Data records:
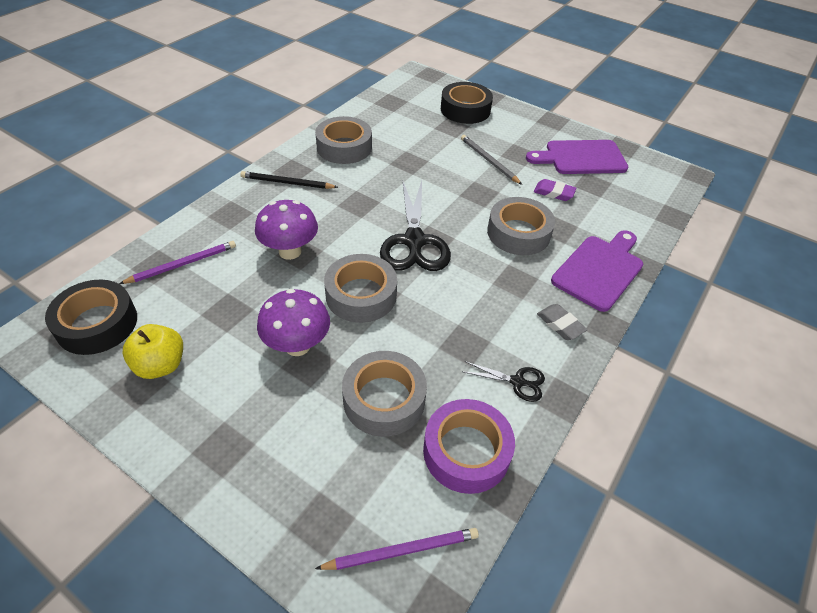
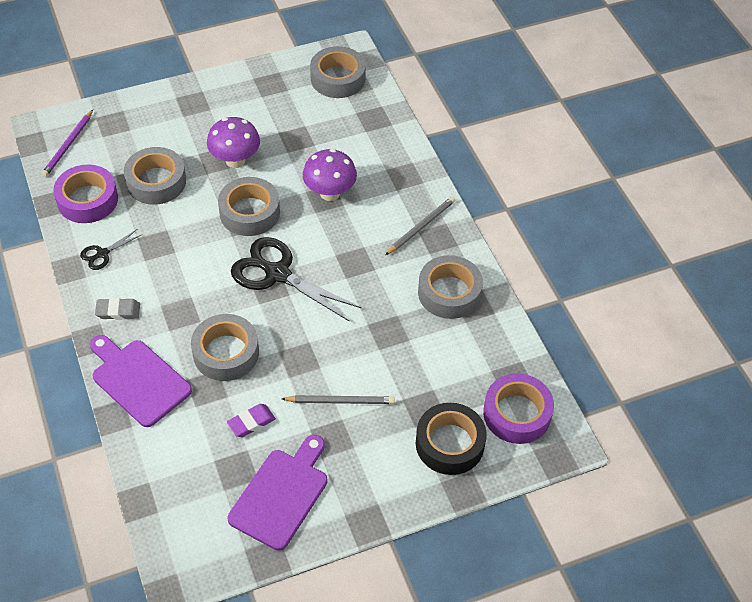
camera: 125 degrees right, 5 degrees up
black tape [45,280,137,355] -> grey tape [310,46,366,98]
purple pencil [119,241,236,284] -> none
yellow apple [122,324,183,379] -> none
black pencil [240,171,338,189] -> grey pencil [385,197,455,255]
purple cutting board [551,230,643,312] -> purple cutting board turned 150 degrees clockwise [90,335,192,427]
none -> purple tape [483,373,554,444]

[TASK DETAILS]: Find the word "pencil" in the entries above. Copy every line that has it.

[WRITTEN REPLY]:
purple pencil [119,241,236,284] -> none
black pencil [240,171,338,189] -> grey pencil [385,197,455,255]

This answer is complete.